- The input:
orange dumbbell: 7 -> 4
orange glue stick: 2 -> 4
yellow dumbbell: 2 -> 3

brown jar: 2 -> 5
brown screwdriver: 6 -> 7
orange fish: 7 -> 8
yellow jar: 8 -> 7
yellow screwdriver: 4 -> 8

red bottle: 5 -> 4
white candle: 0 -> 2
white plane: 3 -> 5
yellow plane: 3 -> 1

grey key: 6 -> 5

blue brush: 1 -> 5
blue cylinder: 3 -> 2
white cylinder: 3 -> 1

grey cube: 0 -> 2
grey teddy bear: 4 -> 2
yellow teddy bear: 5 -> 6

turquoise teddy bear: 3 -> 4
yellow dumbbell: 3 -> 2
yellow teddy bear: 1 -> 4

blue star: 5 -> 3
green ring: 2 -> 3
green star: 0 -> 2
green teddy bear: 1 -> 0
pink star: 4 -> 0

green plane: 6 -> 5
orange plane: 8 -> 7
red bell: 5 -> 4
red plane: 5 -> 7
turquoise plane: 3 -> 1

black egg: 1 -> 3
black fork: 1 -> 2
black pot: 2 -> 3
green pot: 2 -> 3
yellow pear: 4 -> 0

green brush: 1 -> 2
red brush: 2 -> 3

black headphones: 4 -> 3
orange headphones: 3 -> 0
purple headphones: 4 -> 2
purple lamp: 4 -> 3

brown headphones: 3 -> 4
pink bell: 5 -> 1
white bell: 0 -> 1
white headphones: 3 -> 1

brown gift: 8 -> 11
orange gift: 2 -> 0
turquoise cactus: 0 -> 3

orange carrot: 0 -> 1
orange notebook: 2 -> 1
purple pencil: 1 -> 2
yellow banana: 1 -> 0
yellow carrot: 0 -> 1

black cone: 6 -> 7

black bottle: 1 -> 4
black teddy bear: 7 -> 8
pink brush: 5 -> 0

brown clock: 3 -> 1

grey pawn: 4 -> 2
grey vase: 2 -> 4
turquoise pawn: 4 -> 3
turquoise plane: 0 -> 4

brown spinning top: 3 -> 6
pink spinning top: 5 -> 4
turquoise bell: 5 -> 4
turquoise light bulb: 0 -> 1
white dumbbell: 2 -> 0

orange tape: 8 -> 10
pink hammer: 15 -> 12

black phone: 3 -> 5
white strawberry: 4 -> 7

- Work request:
The reply should hold only the lines from the first line of the listing above through the line with "grey teddy bear: 4 -> 2", each copied exactly.

- Response to this exercise:
orange dumbbell: 7 -> 4
orange glue stick: 2 -> 4
yellow dumbbell: 2 -> 3

brown jar: 2 -> 5
brown screwdriver: 6 -> 7
orange fish: 7 -> 8
yellow jar: 8 -> 7
yellow screwdriver: 4 -> 8

red bottle: 5 -> 4
white candle: 0 -> 2
white plane: 3 -> 5
yellow plane: 3 -> 1

grey key: 6 -> 5

blue brush: 1 -> 5
blue cylinder: 3 -> 2
white cylinder: 3 -> 1

grey cube: 0 -> 2
grey teddy bear: 4 -> 2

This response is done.